-------- Data supplied

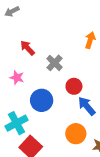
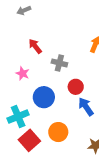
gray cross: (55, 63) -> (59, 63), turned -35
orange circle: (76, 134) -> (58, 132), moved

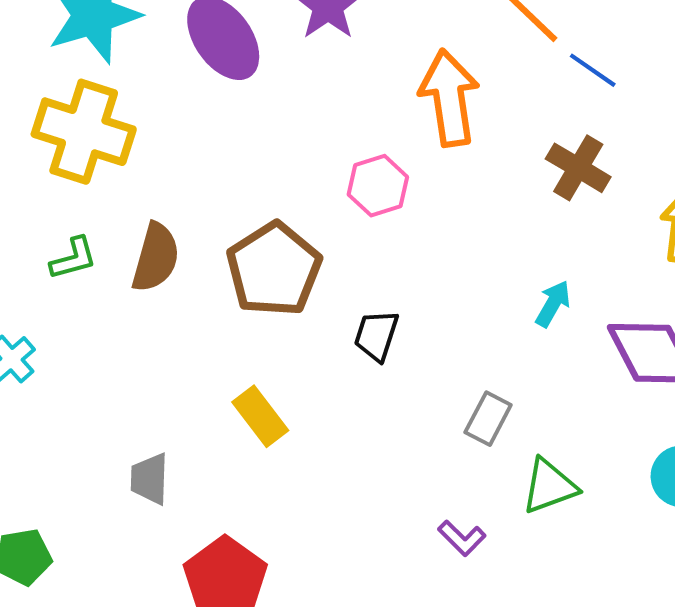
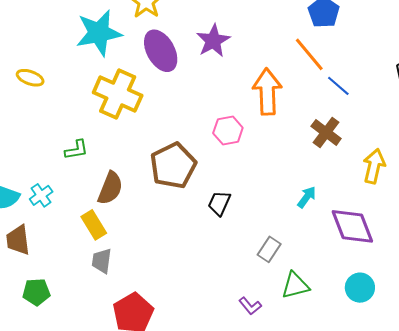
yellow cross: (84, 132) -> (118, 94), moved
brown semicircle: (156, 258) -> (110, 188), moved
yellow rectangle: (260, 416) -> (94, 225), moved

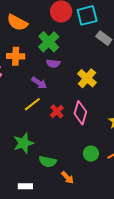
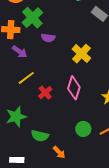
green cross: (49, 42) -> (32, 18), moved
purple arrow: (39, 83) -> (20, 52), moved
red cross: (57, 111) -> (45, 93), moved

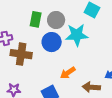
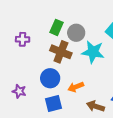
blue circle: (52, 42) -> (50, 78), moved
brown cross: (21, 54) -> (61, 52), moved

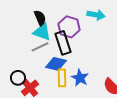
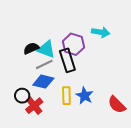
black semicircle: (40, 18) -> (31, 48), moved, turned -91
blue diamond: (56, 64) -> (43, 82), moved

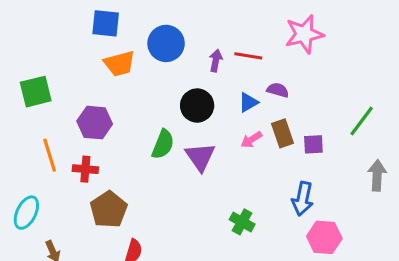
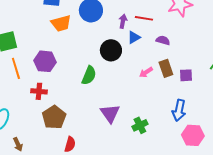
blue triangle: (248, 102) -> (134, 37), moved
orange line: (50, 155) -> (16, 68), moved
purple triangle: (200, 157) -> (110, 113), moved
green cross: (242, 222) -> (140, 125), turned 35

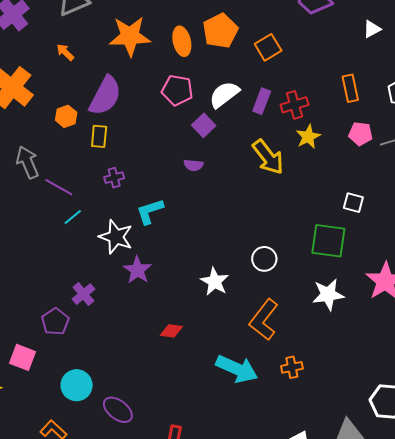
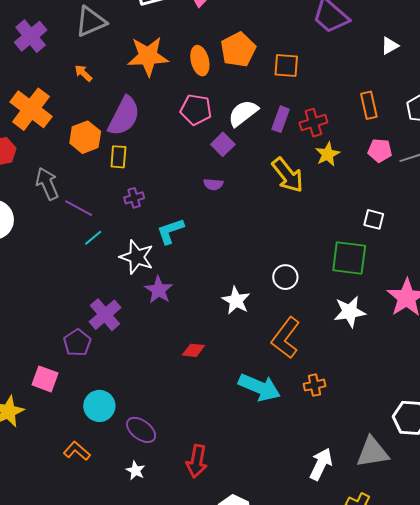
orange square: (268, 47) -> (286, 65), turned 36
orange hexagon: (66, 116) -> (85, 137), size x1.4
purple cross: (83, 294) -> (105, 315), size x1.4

----------------

Exercise description
In the reply, each line of the data must appear exactly as written, and no picture may appear.

Task result
gray cross: (55, 63) -> (59, 63), turned -35
orange circle: (76, 134) -> (58, 132), moved

yellow cross: (84, 132) -> (118, 94), moved
brown semicircle: (156, 258) -> (110, 188), moved
yellow rectangle: (260, 416) -> (94, 225), moved

green cross: (49, 42) -> (32, 18), moved
purple arrow: (39, 83) -> (20, 52), moved
red cross: (57, 111) -> (45, 93), moved

blue circle: (52, 42) -> (50, 78), moved
brown cross: (21, 54) -> (61, 52), moved

black semicircle: (40, 18) -> (31, 48), moved, turned -91
blue diamond: (56, 64) -> (43, 82), moved

blue triangle: (248, 102) -> (134, 37), moved
orange line: (50, 155) -> (16, 68), moved
purple triangle: (200, 157) -> (110, 113), moved
green cross: (242, 222) -> (140, 125), turned 35

orange square: (268, 47) -> (286, 65), turned 36
orange hexagon: (66, 116) -> (85, 137), size x1.4
purple cross: (83, 294) -> (105, 315), size x1.4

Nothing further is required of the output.